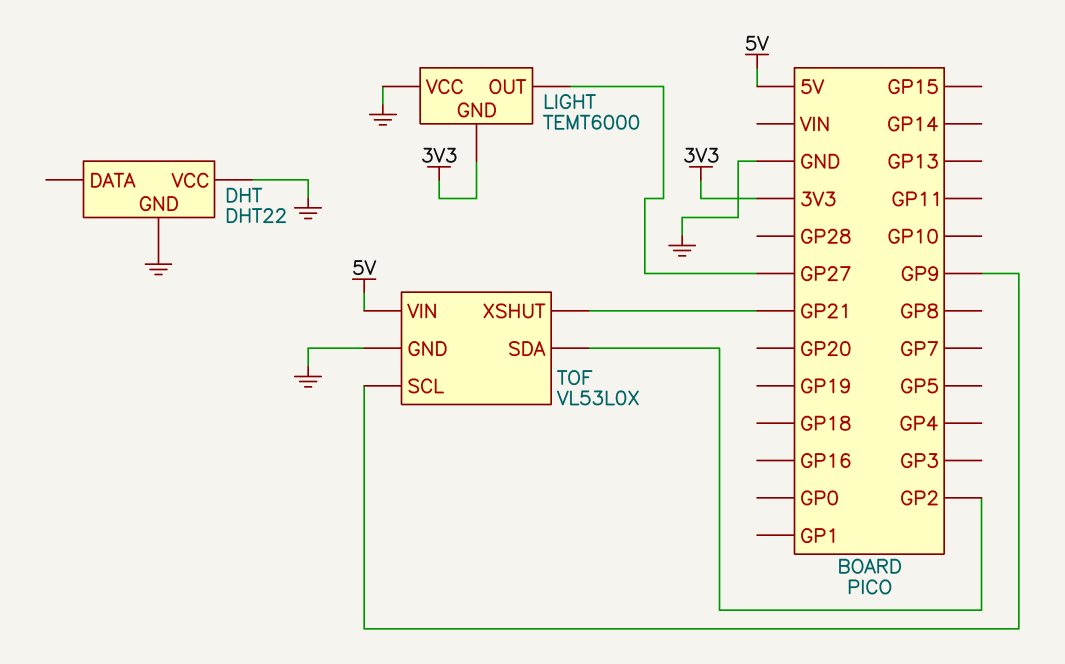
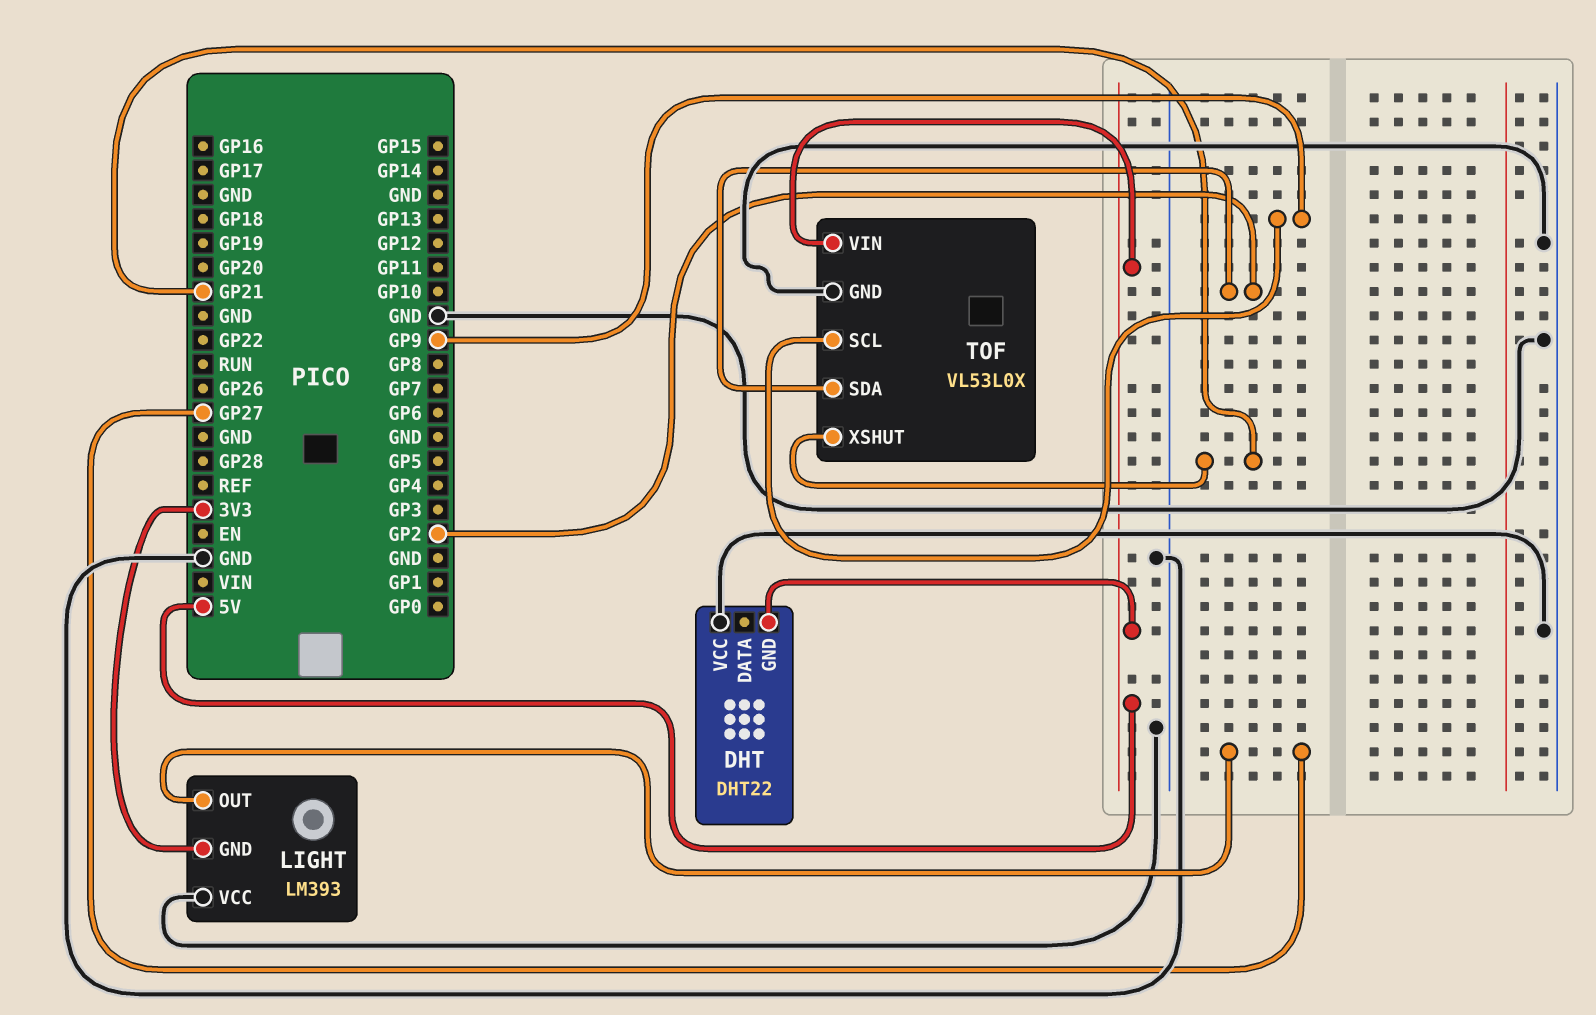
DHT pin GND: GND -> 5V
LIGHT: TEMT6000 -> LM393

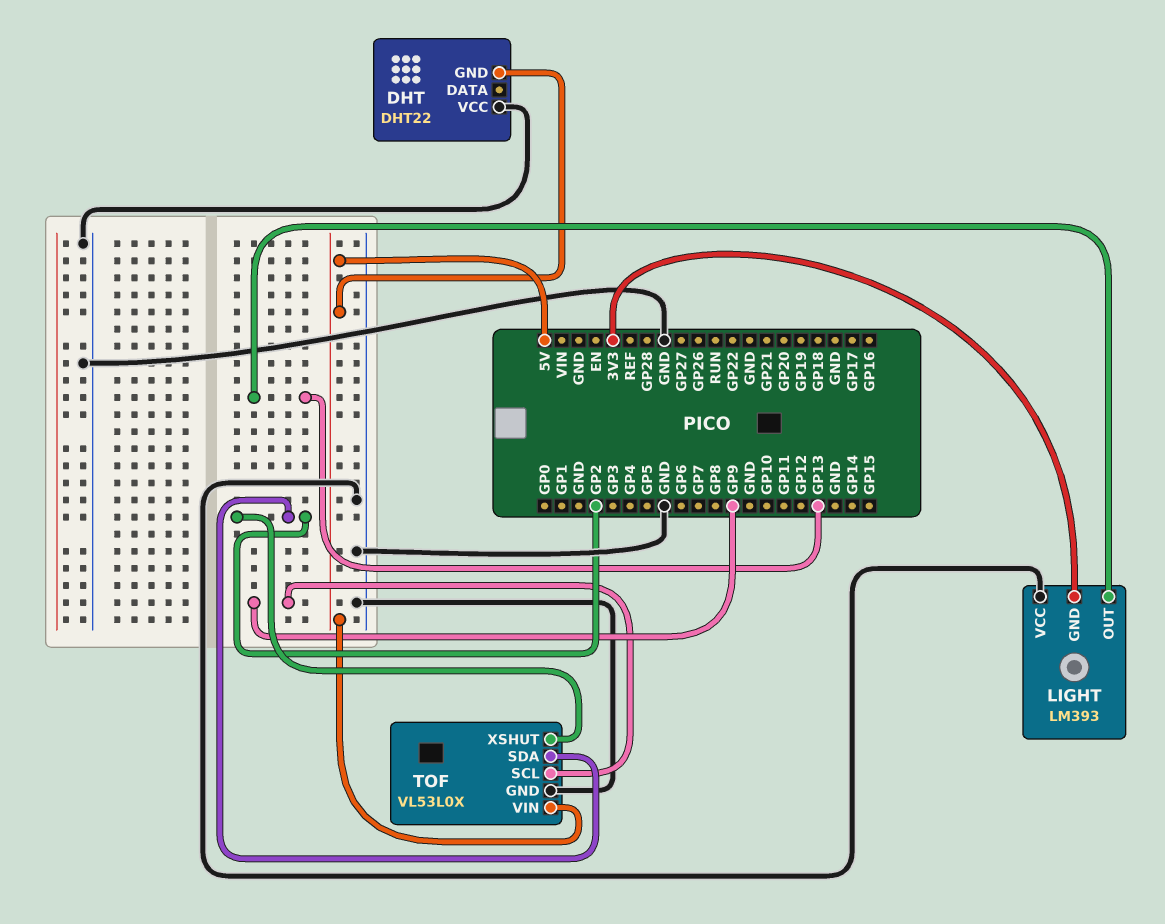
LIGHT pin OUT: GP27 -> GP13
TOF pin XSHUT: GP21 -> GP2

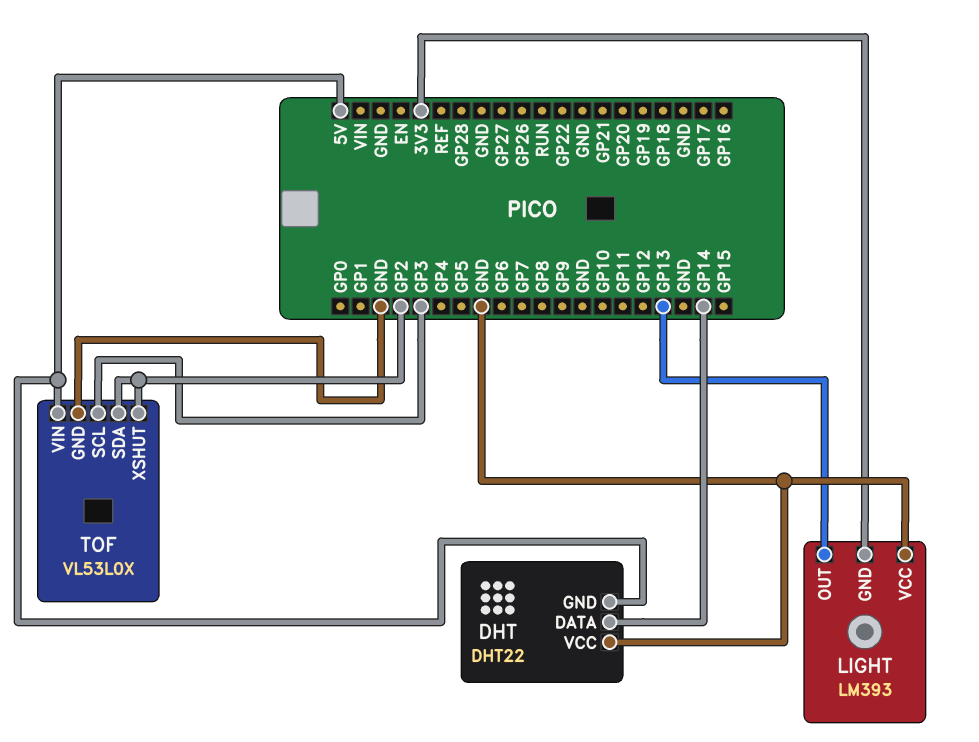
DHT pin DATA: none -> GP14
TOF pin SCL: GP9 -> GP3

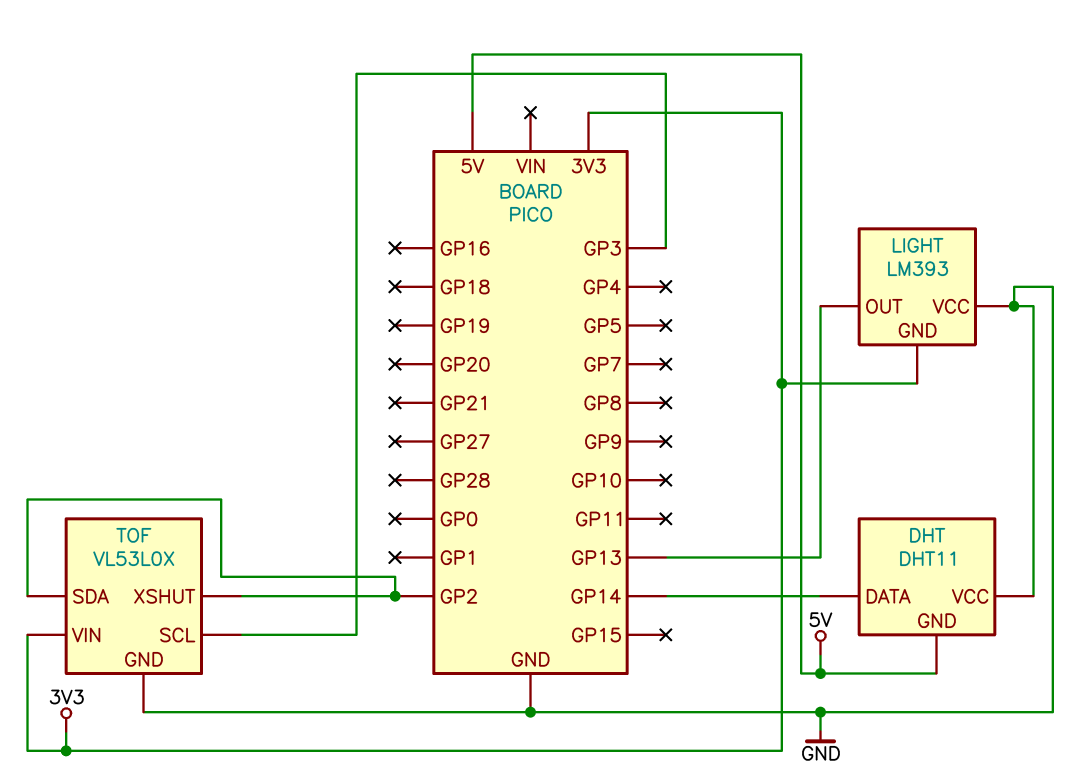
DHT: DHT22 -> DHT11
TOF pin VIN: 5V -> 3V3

========

--- Exercise ---
From the line containing "DHT pin DATA: none -> GP14" to the last line of the listing above, transcribe each line exactly, skipping the pictures.

--- Solution to the problem ---
DHT pin DATA: none -> GP14
TOF pin SCL: GP9 -> GP3

DHT: DHT22 -> DHT11
TOF pin VIN: 5V -> 3V3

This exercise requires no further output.